• [Task goal] Once the pictures are set aside, transcribe the remaining data exactly.

• [Entries from a dataset]
-- -- --

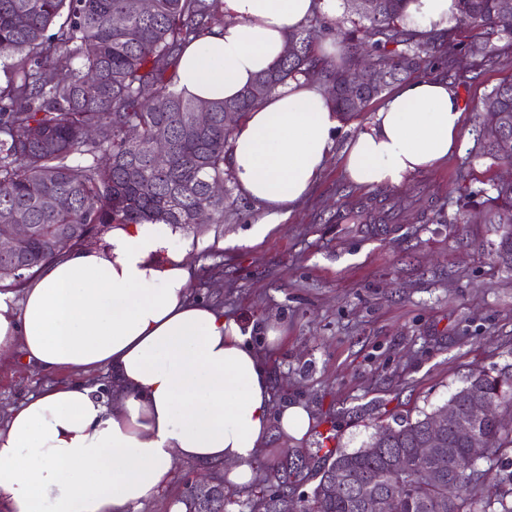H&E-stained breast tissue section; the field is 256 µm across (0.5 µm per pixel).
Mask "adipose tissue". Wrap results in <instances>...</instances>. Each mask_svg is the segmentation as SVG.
Segmentation results:
<instances>
[{"label":"adipose tissue","instance_id":"ef3b65f1","mask_svg":"<svg viewBox=\"0 0 512 512\" xmlns=\"http://www.w3.org/2000/svg\"><path fill=\"white\" fill-rule=\"evenodd\" d=\"M339 0H222V24L182 51L179 89L232 99L283 54L289 33ZM419 30L455 23L454 0H409ZM341 122L325 87L288 80L237 123L226 158L238 192L268 211L257 243L320 178ZM463 112L448 80L398 84L346 140L355 186L403 185L452 154ZM196 271L162 224H119L103 249H73L42 265L22 289H0V353L74 380L29 396L0 426V512H136L157 495L175 459L224 468L233 485L271 431L301 439L312 418L272 404L267 361L234 319L192 299ZM110 371L114 389L85 373Z\"/></svg>","mask_w":512,"mask_h":512}]
</instances>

-- -- --

• [Reply to the exercise]
H&E-stained breast tissue section; the field is 256 µm across (0.5 µm per pixel).
Mask "adipose tissue". Wrap results in <instances>...</instances>. Each mask_svg is the segmentation as SVG.
Segmentation results:
<instances>
[{"label":"adipose tissue","instance_id":"ef3b65f1","mask_svg":"<svg viewBox=\"0 0 512 512\" xmlns=\"http://www.w3.org/2000/svg\"><path fill=\"white\" fill-rule=\"evenodd\" d=\"M339 0H222V24L182 51L179 89L232 99L283 54L289 33ZM419 30L455 23L454 0H409ZM341 122L325 87L288 80L237 123L226 158L238 192L268 211L257 243L320 178ZM463 112L448 80L398 84L346 140L355 186L403 185L452 154ZM196 271L162 224H119L103 249H73L42 265L22 289H0V353L74 380L29 396L0 426V512H136L157 495L175 459L224 468L233 485L271 431L301 439L312 418L272 404L267 361L234 319L192 299ZM110 371L114 389L85 373Z\"/></svg>","mask_w":512,"mask_h":512}]
</instances>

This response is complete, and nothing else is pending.